───── EXERCISE INPUTS

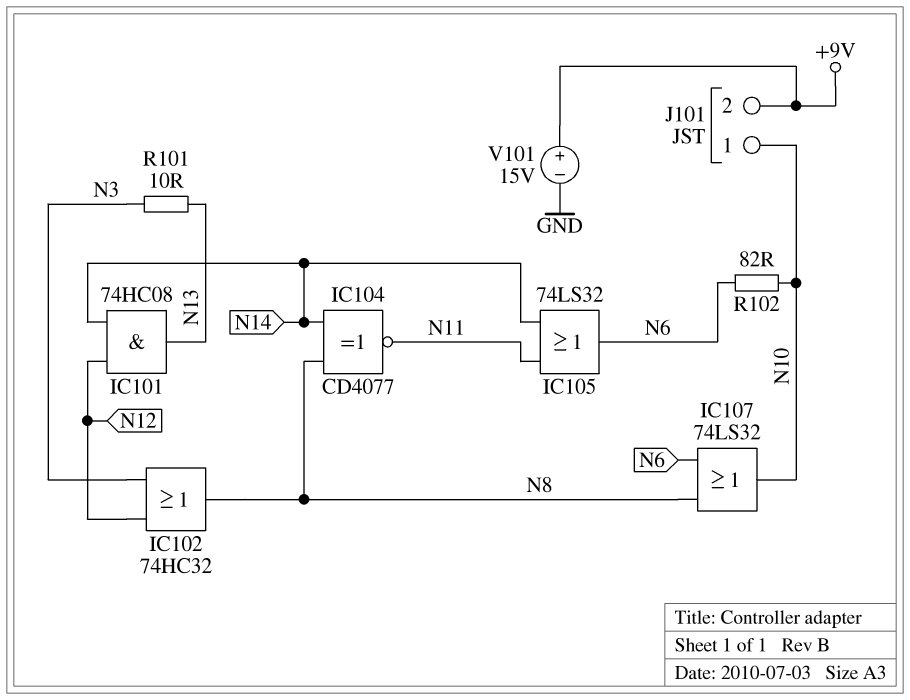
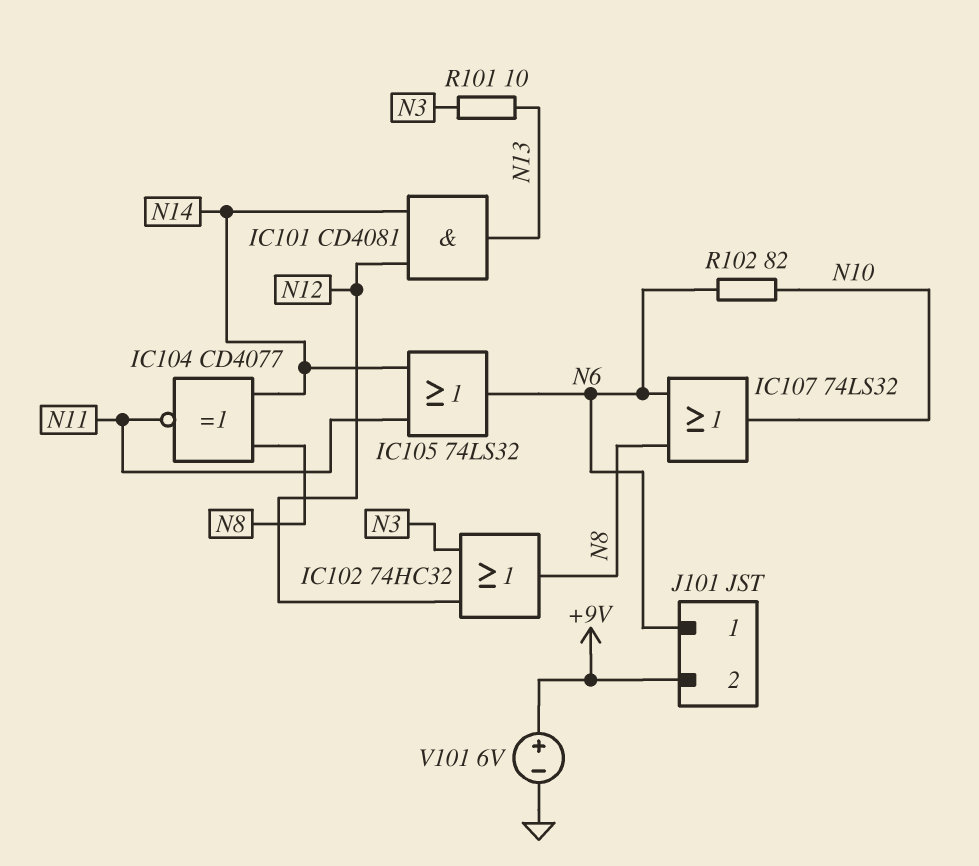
IC101: AND 74HC08 (in N12, in N14, out N13) -> AND CD4081 (in N12, in N14, out N13)
J101 pin 1: N10 -> N6
V101: 15V (plus +9V, minus GND) -> 6V (plus +9V, minus GND)

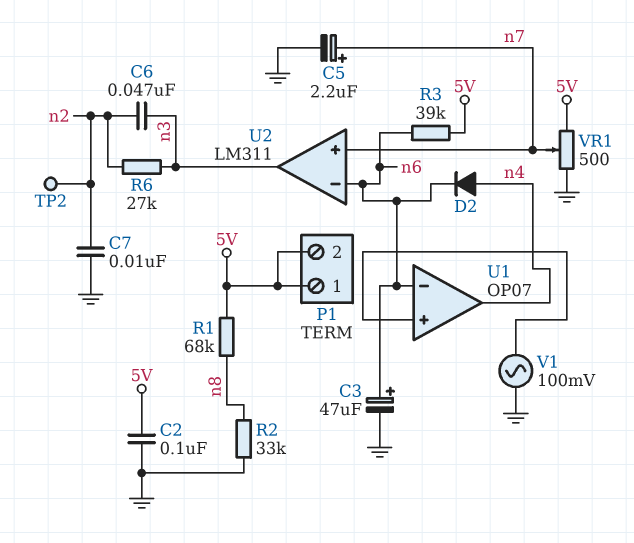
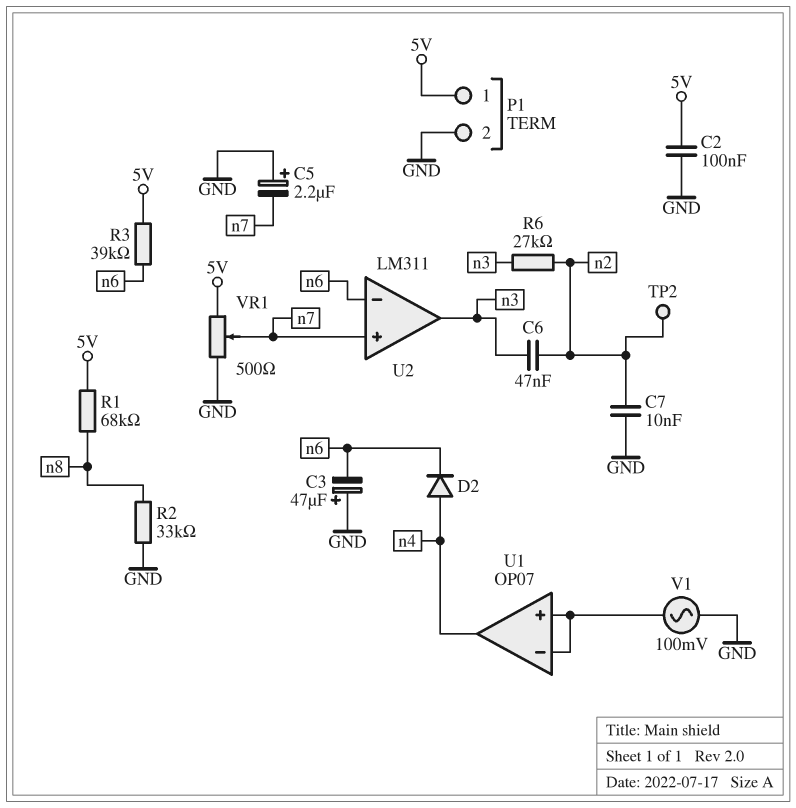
C3: 47uF (plus n6, minus GND) -> 47uF (plus GND, minus n6)
C5: 2.2uF (plus n7, minus GND) -> 2.2uF (plus GND, minus n7)
P1 pin 2: 5V -> GND
U1 pin in-: n6 -> U1/in+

──────────

== WHAT YOU HAVE TO DO ==
Say how many lines in the listing include the word "minus", giving nothing but the number.

== WRITTEN ANSWER ==
3